Data excerpts:
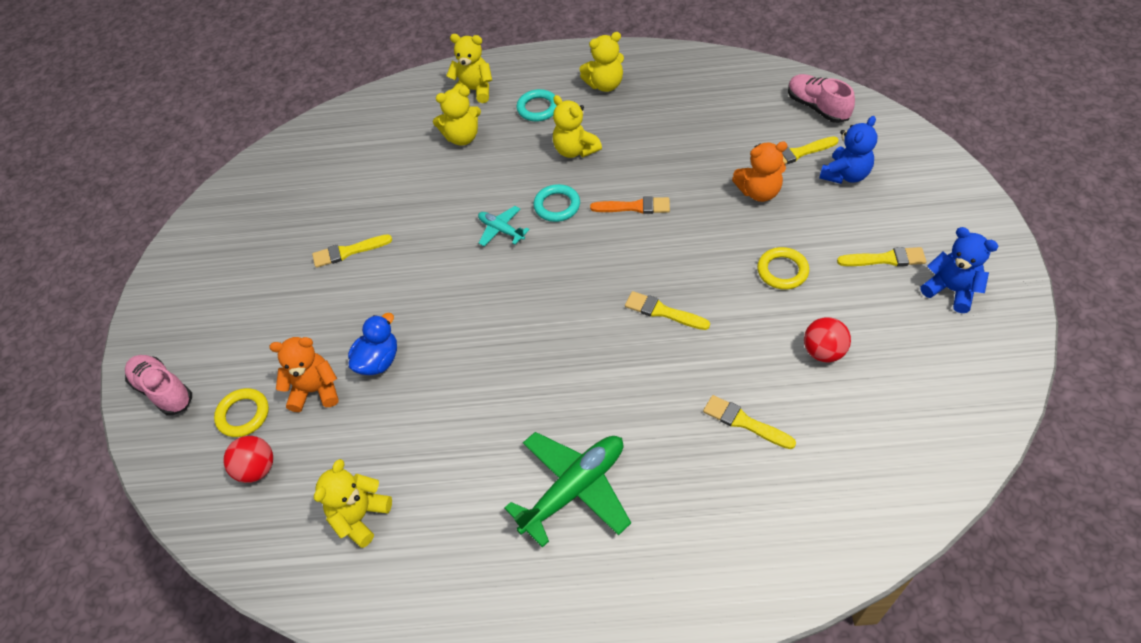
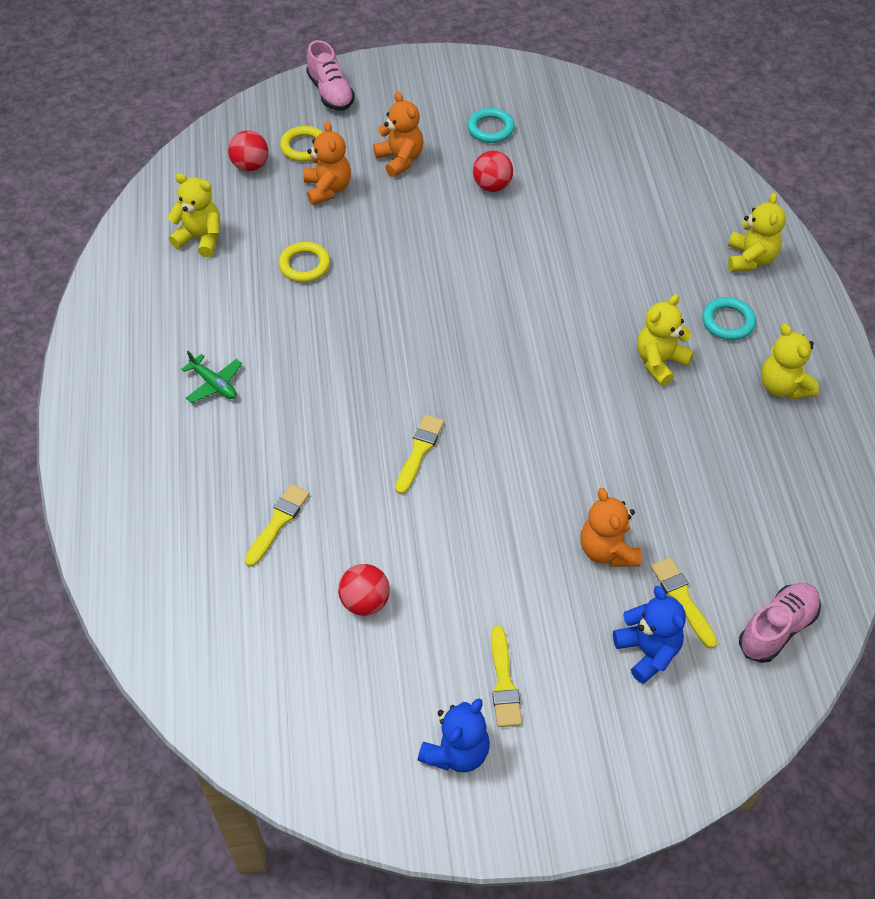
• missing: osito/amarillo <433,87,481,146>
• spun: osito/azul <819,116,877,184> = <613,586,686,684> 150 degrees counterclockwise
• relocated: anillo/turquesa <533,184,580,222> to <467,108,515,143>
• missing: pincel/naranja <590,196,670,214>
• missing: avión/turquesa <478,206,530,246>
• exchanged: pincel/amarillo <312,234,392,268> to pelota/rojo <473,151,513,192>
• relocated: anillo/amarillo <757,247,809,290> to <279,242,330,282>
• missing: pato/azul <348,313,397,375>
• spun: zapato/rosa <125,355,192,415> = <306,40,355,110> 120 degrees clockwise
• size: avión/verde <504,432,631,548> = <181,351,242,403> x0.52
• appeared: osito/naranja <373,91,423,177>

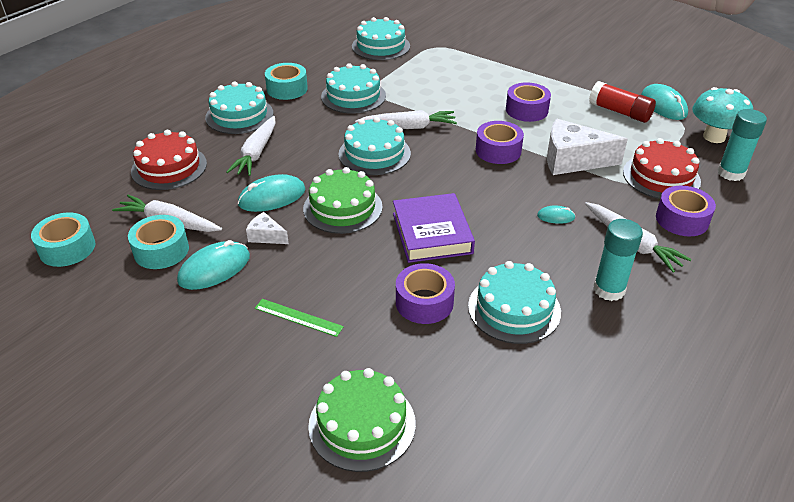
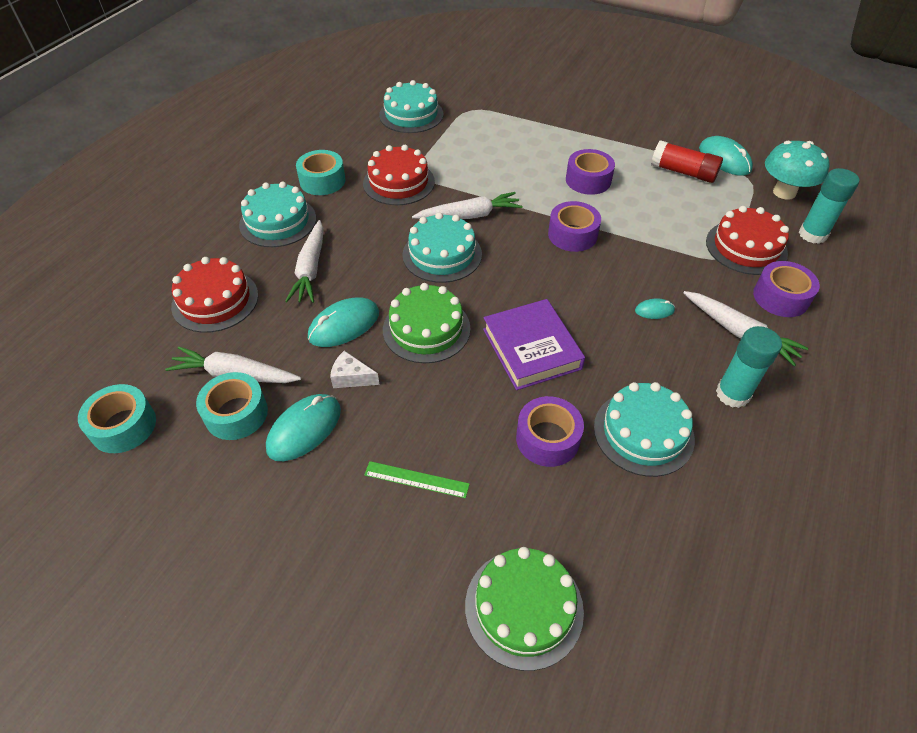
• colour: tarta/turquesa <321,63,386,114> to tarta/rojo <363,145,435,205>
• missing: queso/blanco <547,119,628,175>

• What the task asks:
The records above must be output exactly, except for the pictures.

• The answer:
• missing: osito/amarillo <433,87,481,146>
• spun: osito/azul <819,116,877,184> = <613,586,686,684> 150 degrees counterclockwise
• relocated: anillo/turquesa <533,184,580,222> to <467,108,515,143>
• missing: pincel/naranja <590,196,670,214>
• missing: avión/turquesa <478,206,530,246>
• exchanged: pincel/amarillo <312,234,392,268> to pelota/rojo <473,151,513,192>
• relocated: anillo/amarillo <757,247,809,290> to <279,242,330,282>
• missing: pato/azul <348,313,397,375>
• spun: zapato/rosa <125,355,192,415> = <306,40,355,110> 120 degrees clockwise
• size: avión/verde <504,432,631,548> = <181,351,242,403> x0.52
• appeared: osito/naranja <373,91,423,177>

• colour: tarta/turquesa <321,63,386,114> to tarta/rojo <363,145,435,205>
• missing: queso/blanco <547,119,628,175>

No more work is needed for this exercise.